Data records:

____

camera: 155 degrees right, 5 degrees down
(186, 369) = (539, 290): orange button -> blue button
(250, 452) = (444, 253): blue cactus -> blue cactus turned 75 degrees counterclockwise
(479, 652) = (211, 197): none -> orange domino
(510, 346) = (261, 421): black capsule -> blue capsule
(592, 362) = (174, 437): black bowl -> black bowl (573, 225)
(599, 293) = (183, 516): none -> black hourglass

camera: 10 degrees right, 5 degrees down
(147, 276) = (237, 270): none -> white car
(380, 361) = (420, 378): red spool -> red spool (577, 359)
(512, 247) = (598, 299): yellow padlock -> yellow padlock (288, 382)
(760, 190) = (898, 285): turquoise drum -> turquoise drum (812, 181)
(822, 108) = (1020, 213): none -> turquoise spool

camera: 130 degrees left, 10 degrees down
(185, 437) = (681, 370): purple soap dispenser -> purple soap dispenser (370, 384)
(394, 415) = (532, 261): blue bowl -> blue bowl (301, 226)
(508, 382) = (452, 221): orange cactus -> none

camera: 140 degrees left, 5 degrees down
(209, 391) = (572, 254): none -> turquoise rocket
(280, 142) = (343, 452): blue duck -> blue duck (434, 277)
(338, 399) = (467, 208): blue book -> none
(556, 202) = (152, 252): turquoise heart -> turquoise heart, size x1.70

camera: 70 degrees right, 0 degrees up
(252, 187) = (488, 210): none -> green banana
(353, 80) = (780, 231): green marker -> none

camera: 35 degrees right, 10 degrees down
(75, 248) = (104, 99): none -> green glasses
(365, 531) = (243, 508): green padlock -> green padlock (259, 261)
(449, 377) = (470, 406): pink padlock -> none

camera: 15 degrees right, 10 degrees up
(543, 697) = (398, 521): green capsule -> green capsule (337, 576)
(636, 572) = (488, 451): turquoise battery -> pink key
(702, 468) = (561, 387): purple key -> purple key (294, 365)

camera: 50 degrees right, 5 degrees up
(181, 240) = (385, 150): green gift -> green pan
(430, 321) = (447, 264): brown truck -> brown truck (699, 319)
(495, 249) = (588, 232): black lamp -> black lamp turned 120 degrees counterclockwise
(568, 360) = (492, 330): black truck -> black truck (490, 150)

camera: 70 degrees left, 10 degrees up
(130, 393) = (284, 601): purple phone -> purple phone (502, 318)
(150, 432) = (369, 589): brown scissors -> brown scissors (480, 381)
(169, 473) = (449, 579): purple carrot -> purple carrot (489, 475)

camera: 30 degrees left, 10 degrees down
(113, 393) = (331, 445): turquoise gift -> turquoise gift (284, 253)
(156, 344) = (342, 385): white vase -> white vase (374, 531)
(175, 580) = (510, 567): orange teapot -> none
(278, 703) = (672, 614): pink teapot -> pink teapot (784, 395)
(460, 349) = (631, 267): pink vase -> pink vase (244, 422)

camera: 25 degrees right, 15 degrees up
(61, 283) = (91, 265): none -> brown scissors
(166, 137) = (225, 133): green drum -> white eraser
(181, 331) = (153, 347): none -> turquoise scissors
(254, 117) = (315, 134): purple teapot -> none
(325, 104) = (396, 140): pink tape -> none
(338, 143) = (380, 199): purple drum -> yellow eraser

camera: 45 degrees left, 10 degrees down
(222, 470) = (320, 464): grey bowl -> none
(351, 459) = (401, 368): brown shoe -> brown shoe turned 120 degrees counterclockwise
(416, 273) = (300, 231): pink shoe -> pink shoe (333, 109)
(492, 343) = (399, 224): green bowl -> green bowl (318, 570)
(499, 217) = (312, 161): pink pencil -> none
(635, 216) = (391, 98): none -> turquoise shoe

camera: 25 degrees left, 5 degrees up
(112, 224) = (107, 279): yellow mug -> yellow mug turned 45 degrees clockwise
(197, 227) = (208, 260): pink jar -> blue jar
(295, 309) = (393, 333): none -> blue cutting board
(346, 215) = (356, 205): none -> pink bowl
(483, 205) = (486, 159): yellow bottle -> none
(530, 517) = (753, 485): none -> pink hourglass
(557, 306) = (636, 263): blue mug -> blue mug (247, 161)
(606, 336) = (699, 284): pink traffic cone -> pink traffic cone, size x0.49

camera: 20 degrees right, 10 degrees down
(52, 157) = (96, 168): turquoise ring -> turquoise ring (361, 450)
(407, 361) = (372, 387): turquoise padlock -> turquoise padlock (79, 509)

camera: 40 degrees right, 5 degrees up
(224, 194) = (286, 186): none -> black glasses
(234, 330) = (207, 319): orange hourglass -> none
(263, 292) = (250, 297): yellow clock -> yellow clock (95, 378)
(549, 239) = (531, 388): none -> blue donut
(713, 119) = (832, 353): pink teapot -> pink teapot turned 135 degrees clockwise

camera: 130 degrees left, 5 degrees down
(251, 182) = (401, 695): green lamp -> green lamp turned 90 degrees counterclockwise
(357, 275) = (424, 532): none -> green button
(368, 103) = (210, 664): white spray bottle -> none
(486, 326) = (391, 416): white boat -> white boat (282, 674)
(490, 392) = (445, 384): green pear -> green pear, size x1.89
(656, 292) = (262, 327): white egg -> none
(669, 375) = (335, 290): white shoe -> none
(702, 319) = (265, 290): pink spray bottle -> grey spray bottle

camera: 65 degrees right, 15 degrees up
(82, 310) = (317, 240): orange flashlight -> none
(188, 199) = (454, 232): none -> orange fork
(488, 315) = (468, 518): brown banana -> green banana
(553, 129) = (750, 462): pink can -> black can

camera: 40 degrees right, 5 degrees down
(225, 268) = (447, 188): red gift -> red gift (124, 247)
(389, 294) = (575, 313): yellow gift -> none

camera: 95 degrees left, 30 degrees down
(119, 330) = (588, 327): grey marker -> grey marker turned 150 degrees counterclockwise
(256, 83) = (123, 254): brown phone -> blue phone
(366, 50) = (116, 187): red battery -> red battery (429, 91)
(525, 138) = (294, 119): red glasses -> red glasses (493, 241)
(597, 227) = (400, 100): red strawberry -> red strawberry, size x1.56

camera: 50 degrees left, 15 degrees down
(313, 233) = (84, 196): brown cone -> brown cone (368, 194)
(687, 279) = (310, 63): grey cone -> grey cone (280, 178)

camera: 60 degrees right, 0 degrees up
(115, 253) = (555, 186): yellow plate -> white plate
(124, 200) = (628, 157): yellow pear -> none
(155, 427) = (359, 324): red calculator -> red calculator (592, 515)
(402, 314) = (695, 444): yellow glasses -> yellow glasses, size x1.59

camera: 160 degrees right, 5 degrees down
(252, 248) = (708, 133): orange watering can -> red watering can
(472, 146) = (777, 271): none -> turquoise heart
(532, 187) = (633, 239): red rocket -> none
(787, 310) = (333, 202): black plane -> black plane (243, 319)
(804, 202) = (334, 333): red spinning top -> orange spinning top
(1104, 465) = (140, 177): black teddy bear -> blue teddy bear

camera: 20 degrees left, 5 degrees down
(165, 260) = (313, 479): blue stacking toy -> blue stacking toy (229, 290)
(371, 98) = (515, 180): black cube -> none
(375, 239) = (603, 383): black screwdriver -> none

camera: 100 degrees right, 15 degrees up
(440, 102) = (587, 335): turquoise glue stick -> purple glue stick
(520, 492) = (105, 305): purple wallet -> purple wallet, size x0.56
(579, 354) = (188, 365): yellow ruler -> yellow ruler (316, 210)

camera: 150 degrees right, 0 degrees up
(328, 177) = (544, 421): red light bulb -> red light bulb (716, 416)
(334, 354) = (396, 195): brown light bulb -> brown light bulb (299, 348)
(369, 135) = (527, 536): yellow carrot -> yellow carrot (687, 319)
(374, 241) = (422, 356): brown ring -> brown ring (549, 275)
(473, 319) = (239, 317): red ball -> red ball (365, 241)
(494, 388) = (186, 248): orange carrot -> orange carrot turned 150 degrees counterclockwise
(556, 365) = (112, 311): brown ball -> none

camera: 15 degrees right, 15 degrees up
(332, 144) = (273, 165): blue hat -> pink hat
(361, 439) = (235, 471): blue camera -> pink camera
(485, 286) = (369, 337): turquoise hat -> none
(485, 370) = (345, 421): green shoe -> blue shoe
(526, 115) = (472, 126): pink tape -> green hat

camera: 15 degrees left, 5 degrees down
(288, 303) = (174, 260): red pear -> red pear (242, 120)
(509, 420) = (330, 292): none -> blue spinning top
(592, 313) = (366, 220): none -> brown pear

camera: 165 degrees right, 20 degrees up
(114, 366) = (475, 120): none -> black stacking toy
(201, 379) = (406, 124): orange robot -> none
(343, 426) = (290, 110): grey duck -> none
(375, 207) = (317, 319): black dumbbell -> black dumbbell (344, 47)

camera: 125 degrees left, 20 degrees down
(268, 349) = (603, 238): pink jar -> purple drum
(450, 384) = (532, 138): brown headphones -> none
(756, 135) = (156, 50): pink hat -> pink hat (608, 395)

____

**Assignment:** Given the records above, return exactly the lines starting at the line containing "(599, 293) = (183, 516): none" and ending at the line containing "(280, 142) = (343, 452): blue", including both.

**Expected answer:**
(599, 293) = (183, 516): none -> black hourglass

camera: 10 degrees right, 5 degrees down
(147, 276) = (237, 270): none -> white car
(380, 361) = (420, 378): red spool -> red spool (577, 359)
(512, 247) = (598, 299): yellow padlock -> yellow padlock (288, 382)
(760, 190) = (898, 285): turquoise drum -> turquoise drum (812, 181)
(822, 108) = (1020, 213): none -> turquoise spool

camera: 130 degrees left, 10 degrees down
(185, 437) = (681, 370): purple soap dispenser -> purple soap dispenser (370, 384)
(394, 415) = (532, 261): blue bowl -> blue bowl (301, 226)
(508, 382) = (452, 221): orange cactus -> none

camera: 140 degrees left, 5 degrees down
(209, 391) = (572, 254): none -> turquoise rocket
(280, 142) = (343, 452): blue duck -> blue duck (434, 277)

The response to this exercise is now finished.